◆ **WHAT THE TASK ASKS**
Set down the data below without change, skipping the pictures it holds.

◆ **COLLECTED DATA**

|---|

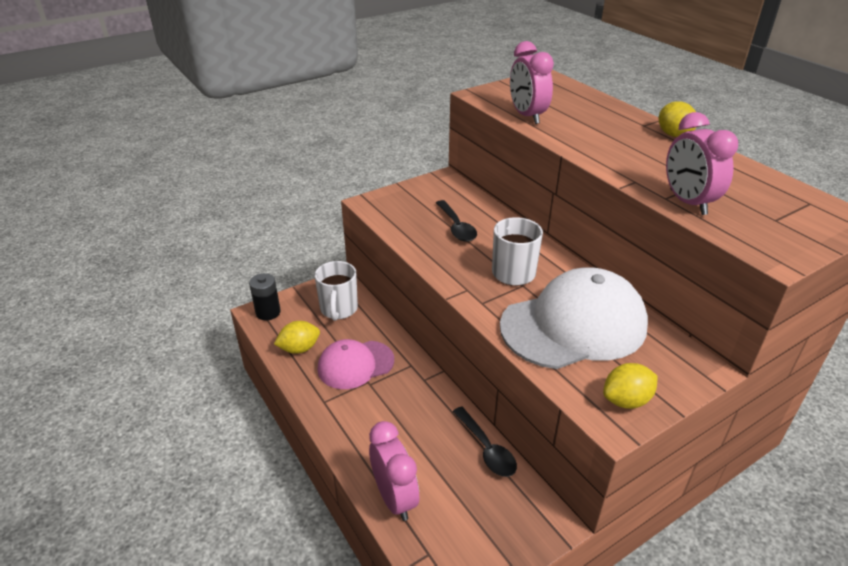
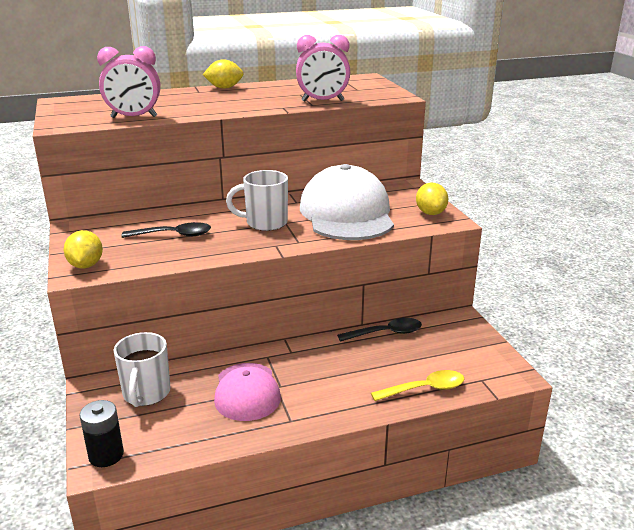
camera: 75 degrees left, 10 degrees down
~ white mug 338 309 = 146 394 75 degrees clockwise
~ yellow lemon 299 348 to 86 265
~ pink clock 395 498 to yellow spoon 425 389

|---|

◆ **RESPONSE AREA**
camera: 75 degrees left, 10 degrees down
~ white mug 338 309 = 146 394 75 degrees clockwise
~ yellow lemon 299 348 to 86 265
~ pink clock 395 498 to yellow spoon 425 389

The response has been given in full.